— SUPPLIED MATERIAL —
________________________________________
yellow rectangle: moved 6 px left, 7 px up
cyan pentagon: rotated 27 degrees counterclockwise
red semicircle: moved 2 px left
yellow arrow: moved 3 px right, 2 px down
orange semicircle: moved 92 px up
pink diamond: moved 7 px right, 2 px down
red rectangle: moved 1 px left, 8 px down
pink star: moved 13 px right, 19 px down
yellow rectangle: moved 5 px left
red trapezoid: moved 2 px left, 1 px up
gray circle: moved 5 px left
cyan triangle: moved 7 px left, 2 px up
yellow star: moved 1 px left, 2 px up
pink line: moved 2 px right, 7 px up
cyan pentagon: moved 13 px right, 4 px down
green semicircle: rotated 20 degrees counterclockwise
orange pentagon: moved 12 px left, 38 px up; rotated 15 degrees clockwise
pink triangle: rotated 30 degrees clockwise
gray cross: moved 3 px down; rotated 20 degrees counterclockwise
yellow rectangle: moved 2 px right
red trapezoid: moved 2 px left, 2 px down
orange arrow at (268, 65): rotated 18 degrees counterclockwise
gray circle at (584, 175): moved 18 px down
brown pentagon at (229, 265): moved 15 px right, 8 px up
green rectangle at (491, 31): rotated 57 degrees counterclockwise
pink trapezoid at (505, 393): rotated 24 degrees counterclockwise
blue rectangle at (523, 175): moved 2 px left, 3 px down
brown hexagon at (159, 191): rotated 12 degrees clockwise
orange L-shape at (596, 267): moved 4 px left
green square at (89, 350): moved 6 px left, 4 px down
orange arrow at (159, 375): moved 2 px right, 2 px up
________________________________________
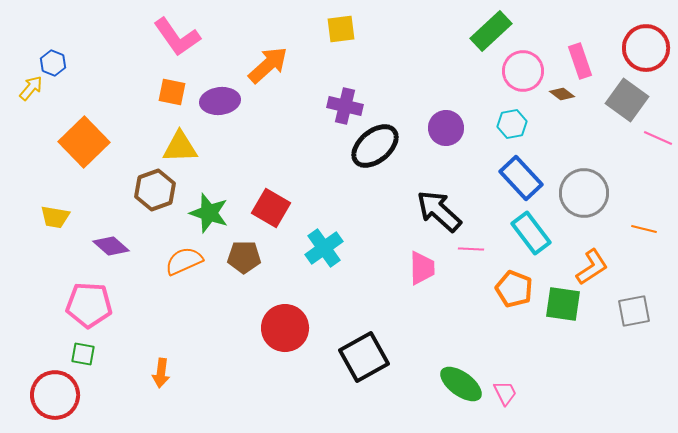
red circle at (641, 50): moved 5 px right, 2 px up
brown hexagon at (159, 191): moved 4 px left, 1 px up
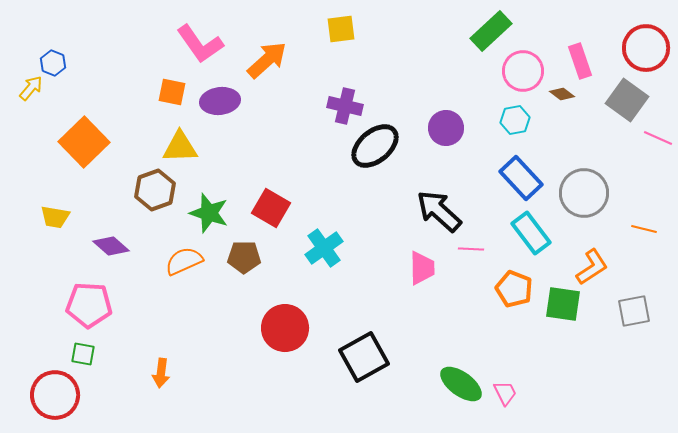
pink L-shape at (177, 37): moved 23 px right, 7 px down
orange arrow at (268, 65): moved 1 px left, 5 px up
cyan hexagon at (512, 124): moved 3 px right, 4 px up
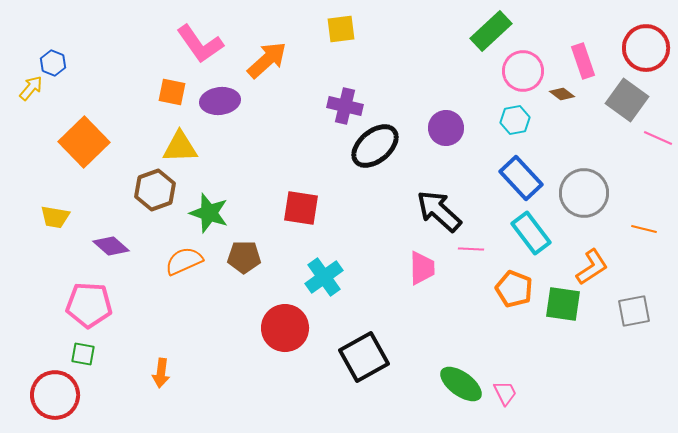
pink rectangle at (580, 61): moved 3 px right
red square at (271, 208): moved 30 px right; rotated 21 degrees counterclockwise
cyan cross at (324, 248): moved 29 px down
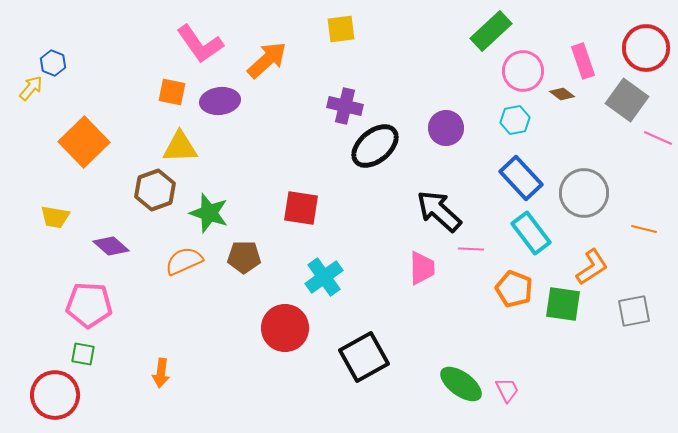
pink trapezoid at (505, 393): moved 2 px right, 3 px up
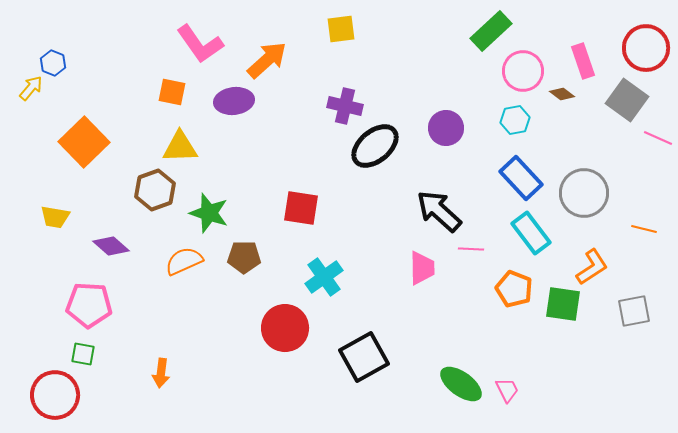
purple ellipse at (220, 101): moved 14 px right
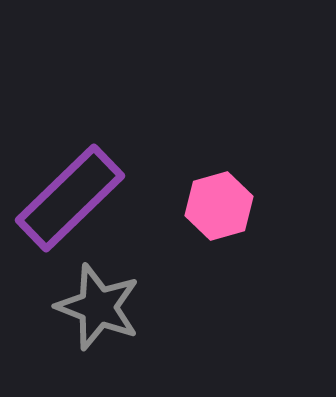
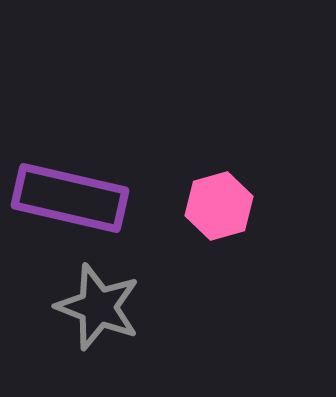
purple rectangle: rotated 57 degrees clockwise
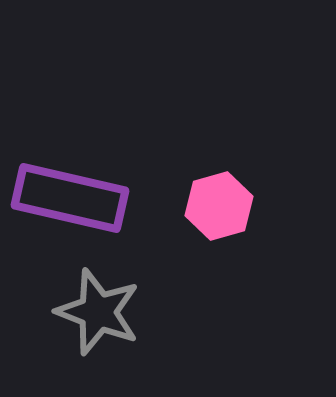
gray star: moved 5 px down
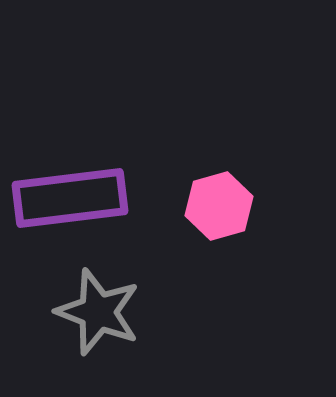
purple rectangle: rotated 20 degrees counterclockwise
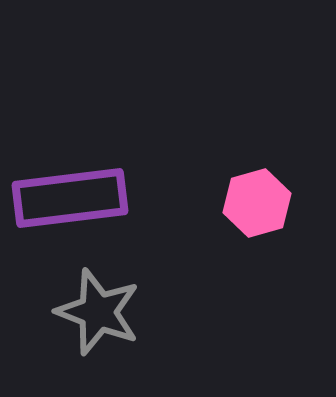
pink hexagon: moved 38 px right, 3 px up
________________________________________
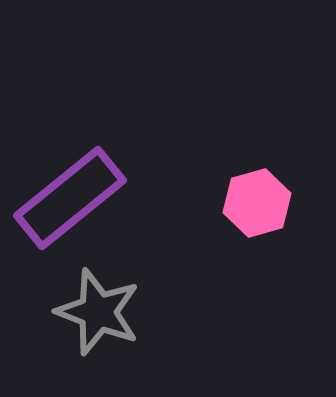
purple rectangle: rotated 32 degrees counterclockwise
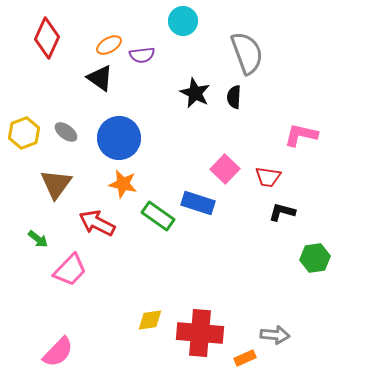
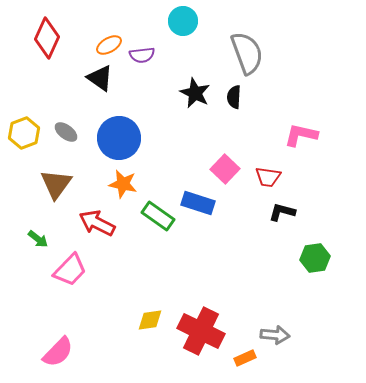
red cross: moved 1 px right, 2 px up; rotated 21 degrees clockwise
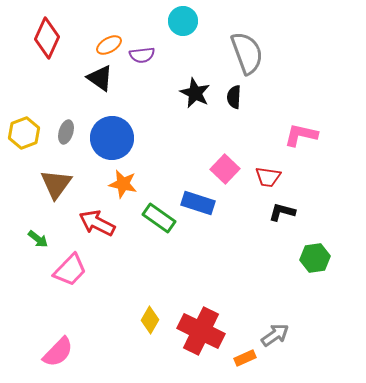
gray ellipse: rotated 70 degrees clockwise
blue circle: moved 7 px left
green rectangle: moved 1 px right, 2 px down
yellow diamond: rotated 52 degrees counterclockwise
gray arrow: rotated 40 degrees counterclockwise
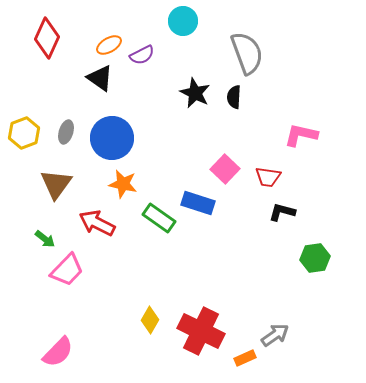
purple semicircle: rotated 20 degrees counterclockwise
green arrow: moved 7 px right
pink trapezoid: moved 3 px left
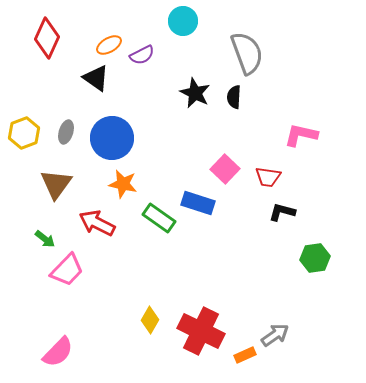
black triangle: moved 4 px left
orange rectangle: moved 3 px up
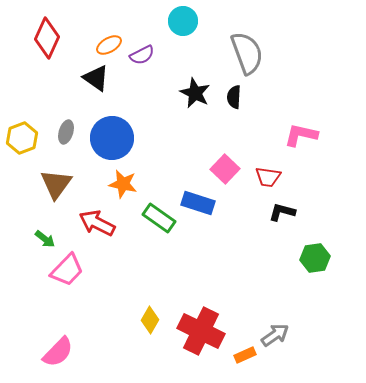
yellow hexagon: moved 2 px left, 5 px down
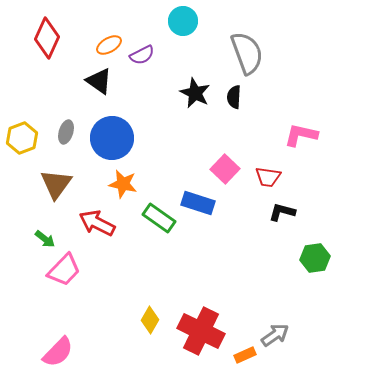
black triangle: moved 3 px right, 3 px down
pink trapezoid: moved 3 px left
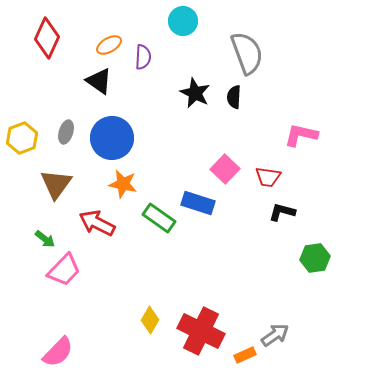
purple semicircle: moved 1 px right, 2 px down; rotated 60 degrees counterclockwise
________________________________________
— THE PROBLEM —
Count how many lines of the records above contain the string "triangle". Reply with the number only.

— EXPECTED OUTPUT —
4